» **Supplied information**:
################
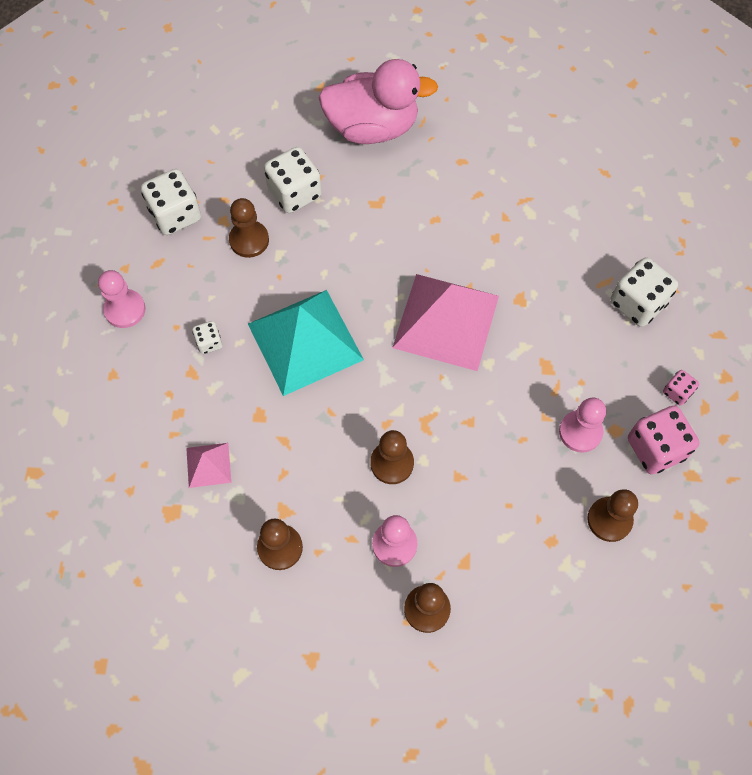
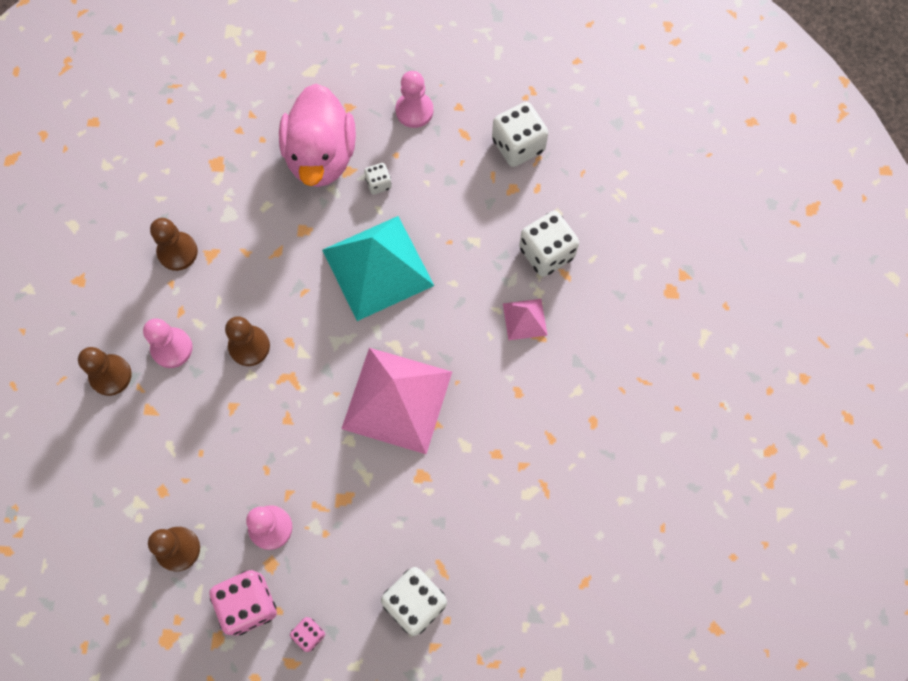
camera: 90 degrees right, 5 degrees up
(208, 465) = (258, 190): pink pyramid -> pink pyramid (524, 319)
(249, 240) = (490, 213): brown pawn -> none
(372, 127) = (633, 329): pink duck -> pink duck (321, 156)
################
Your answer should be all lines from the data that contain "pink".

(208, 465) = (258, 190): pink pyramid -> pink pyramid (524, 319)
(372, 127) = (633, 329): pink duck -> pink duck (321, 156)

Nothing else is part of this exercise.